* **WORK TO COMPLETE**:
In the records below, find the line that contains "green robot: 8 -> 10", then write out that line and each one after it exactly, up to and including the last.

* **DATASET**:
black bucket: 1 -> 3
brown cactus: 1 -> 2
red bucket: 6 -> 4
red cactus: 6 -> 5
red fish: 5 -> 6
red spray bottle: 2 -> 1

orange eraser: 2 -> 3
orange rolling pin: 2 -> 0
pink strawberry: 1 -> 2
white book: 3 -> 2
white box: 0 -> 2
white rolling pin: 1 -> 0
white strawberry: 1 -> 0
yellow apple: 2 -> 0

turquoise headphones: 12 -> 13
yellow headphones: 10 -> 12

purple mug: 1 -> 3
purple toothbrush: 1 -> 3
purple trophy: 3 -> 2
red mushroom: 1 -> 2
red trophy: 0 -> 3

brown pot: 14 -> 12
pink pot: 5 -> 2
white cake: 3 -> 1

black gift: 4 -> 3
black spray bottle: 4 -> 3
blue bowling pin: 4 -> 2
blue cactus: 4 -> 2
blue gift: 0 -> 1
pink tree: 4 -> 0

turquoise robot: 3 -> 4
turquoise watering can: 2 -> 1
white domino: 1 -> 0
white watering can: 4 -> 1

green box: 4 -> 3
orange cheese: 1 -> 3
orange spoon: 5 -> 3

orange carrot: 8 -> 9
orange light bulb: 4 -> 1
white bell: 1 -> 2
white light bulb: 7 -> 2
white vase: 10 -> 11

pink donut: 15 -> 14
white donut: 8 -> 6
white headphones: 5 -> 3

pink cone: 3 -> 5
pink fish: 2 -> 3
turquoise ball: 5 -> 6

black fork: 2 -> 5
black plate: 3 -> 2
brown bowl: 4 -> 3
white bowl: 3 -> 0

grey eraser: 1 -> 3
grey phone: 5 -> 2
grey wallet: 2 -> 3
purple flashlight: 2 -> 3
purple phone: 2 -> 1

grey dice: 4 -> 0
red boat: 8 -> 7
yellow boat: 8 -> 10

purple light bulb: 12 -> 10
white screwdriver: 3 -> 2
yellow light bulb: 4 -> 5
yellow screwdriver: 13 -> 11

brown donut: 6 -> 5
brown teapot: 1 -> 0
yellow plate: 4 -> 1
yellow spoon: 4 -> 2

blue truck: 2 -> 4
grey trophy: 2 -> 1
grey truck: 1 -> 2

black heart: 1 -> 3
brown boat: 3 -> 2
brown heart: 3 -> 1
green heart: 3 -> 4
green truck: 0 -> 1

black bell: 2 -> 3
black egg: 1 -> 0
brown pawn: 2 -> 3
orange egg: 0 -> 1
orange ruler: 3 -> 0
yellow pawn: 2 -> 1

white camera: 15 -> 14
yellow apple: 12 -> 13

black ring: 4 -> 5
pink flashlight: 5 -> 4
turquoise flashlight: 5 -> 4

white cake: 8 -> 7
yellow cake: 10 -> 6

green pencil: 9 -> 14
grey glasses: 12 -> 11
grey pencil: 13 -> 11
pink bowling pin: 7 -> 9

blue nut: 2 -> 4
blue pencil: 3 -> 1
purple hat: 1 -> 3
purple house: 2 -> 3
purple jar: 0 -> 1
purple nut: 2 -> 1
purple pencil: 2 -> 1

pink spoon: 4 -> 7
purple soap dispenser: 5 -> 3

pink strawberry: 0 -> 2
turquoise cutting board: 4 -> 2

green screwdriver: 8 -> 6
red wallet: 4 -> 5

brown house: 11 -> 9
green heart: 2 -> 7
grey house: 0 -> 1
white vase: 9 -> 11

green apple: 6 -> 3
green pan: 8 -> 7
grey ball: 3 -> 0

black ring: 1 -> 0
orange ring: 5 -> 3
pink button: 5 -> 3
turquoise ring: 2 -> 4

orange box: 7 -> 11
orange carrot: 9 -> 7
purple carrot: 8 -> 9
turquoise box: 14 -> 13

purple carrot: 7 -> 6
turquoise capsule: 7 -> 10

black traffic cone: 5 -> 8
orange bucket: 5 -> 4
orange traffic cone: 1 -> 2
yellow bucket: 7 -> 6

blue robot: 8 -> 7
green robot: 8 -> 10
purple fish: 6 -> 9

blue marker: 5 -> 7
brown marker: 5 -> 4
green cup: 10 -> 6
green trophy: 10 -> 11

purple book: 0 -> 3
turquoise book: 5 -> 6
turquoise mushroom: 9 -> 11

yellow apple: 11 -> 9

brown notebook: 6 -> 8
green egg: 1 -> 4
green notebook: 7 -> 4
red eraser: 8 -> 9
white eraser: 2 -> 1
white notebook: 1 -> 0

* **RESPONSE BOX**:
green robot: 8 -> 10
purple fish: 6 -> 9

blue marker: 5 -> 7
brown marker: 5 -> 4
green cup: 10 -> 6
green trophy: 10 -> 11

purple book: 0 -> 3
turquoise book: 5 -> 6
turquoise mushroom: 9 -> 11

yellow apple: 11 -> 9

brown notebook: 6 -> 8
green egg: 1 -> 4
green notebook: 7 -> 4
red eraser: 8 -> 9
white eraser: 2 -> 1
white notebook: 1 -> 0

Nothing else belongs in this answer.